[Data items]
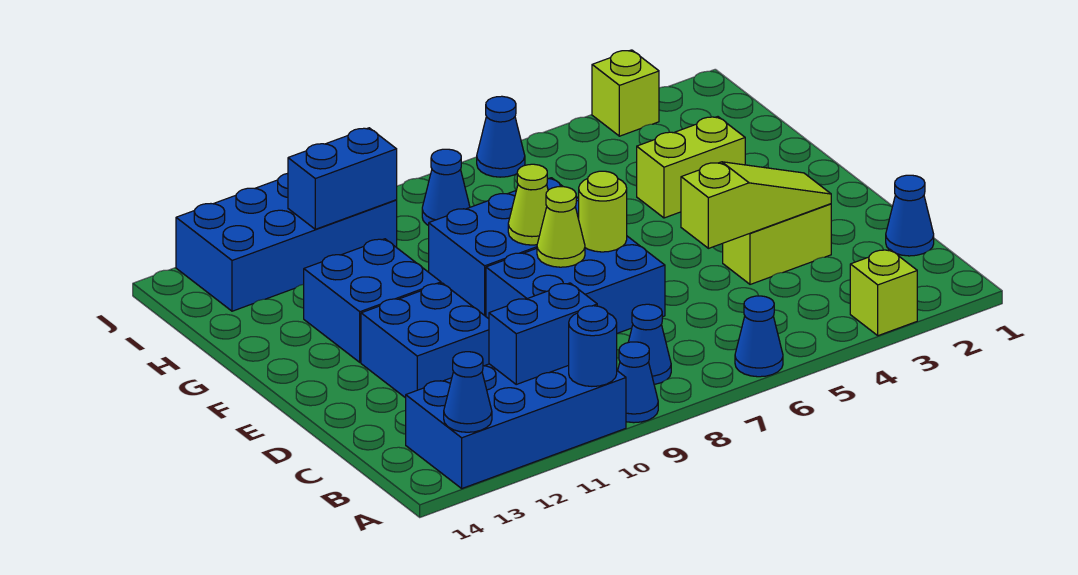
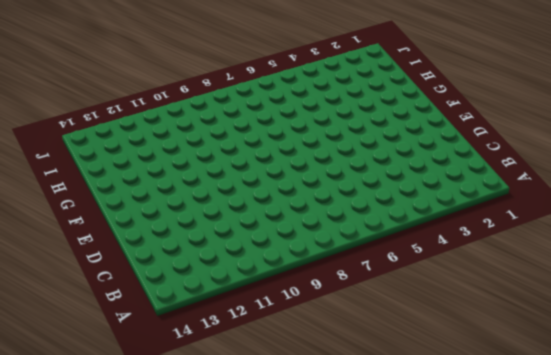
none -> lime 1x1 brick [850,250,917,336]
none -> blue 1x1 cone [735,296,783,377]
none -> blue 1x1 cone [618,342,658,423]

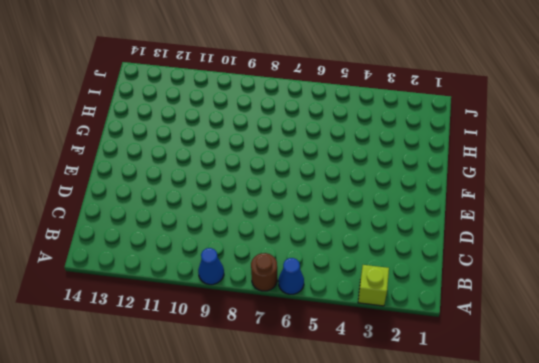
brown 1x1 round brick [251,253,277,291] -> none
none -> blue 2x4 brick [406,364,626,488]
none -> blue 1x1 cone [629,304,671,384]
none -> blue 1x1 cone [886,175,934,256]

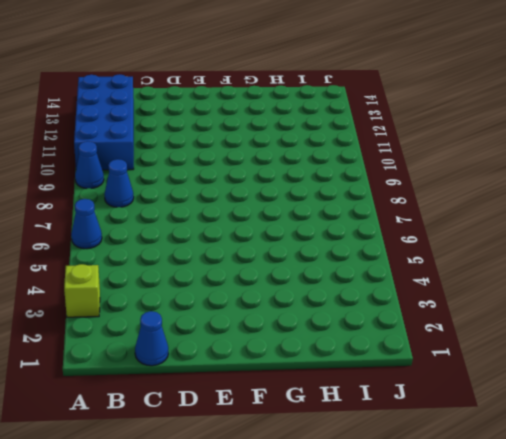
none -> lime 1x2 brick [723,204,831,284]
none -> blue 2x3 brick [486,236,665,333]
none -> blue 2x2 brick [361,283,489,398]

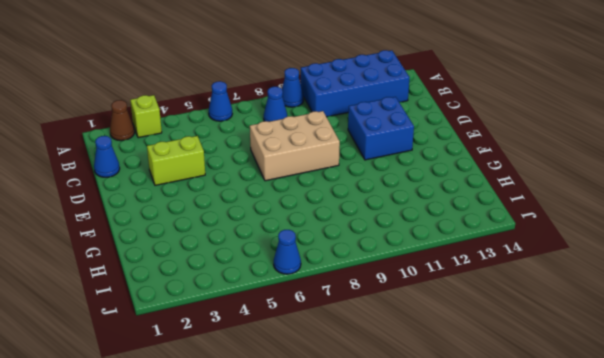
brown 1x1 cone [110,100,134,141] -> none
tan 2x3 brick [250,111,340,181] -> blue 2x3 brick [486,236,665,333]
none -> blue 2x3 brick [429,178,579,316]
none -> blue 2x2 brick [304,239,441,362]
none -> lime 1x2 brick [637,117,745,218]

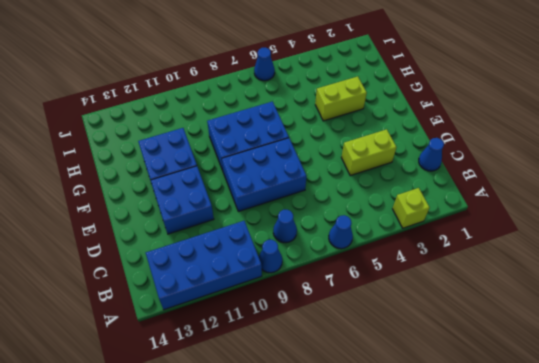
none -> blue 1x1 cone [422,149,470,226]
none -> blue 2x4 brick [176,173,397,311]
none -> lime 1x1 brick [592,50,659,136]

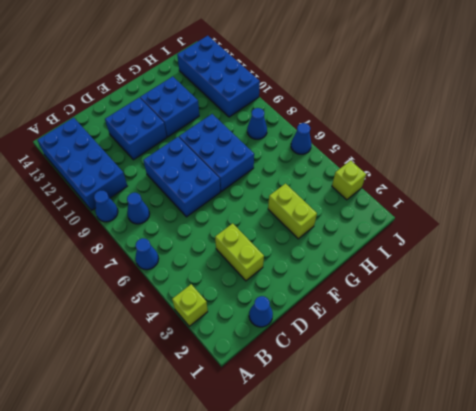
none -> blue 1x1 round brick [569,306,617,386]
none -> blue 1x1 cone [444,352,492,432]
none -> blue 1x2 brick [489,283,597,384]

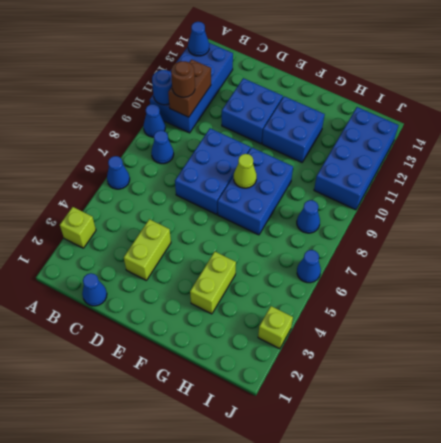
brown 1x2 brick [168,59,211,117] -> blue 1x2 brick [489,283,597,384]
brown 1x1 round brick [171,61,195,97] -> none
none -> lime 1x3 slope [681,162,831,248]
none -> lime 1x1 round brick [579,171,627,252]
none -> lime 1x1 cone [537,187,585,267]

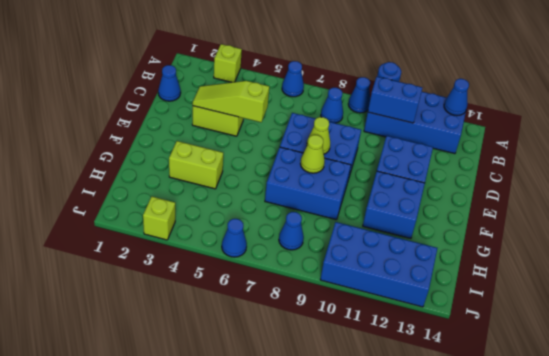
none -> lime 1x1 round brick [579,171,627,252]
none -> blue 1x2 brick [288,128,397,229]

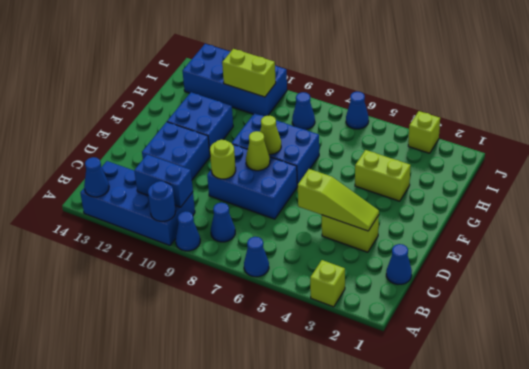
lime 1x1 round brick [210,140,236,179] -> lime 1x1 round brick moved to [579,171,627,252]
lime 1x2 brick [222,49,276,97] -> blue 1x2 brick [288,128,397,229]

Work to be completed: Give the data above again, exactly, with every picture removed.

Answer to the exercise:
none -> lime 1x1 brick [850,250,917,336]
none -> blue 1x1 cone [735,296,783,377]
none -> blue 1x1 cone [618,342,658,423]

brown 1x1 round brick [251,253,277,291] -> none
none -> blue 2x4 brick [406,364,626,488]
none -> blue 1x1 cone [629,304,671,384]
none -> blue 1x1 cone [886,175,934,256]

none -> lime 1x2 brick [723,204,831,284]
none -> blue 2x3 brick [486,236,665,333]
none -> blue 2x2 brick [361,283,489,398]

brown 1x1 cone [110,100,134,141] -> none
tan 2x3 brick [250,111,340,181] -> blue 2x3 brick [486,236,665,333]
none -> blue 2x3 brick [429,178,579,316]
none -> blue 2x2 brick [304,239,441,362]
none -> lime 1x2 brick [637,117,745,218]

none -> blue 1x1 cone [422,149,470,226]
none -> blue 2x4 brick [176,173,397,311]
none -> lime 1x1 brick [592,50,659,136]

none -> blue 1x1 round brick [569,306,617,386]
none -> blue 1x1 cone [444,352,492,432]
none -> blue 1x2 brick [489,283,597,384]

brown 1x2 brick [168,59,211,117] -> blue 1x2 brick [489,283,597,384]
brown 1x1 round brick [171,61,195,97] -> none
none -> lime 1x3 slope [681,162,831,248]
none -> lime 1x1 round brick [579,171,627,252]
none -> lime 1x1 cone [537,187,585,267]

none -> lime 1x1 round brick [579,171,627,252]
none -> blue 1x2 brick [288,128,397,229]

lime 1x1 round brick [210,140,236,179] -> lime 1x1 round brick moved to [579,171,627,252]
lime 1x2 brick [222,49,276,97] -> blue 1x2 brick [288,128,397,229]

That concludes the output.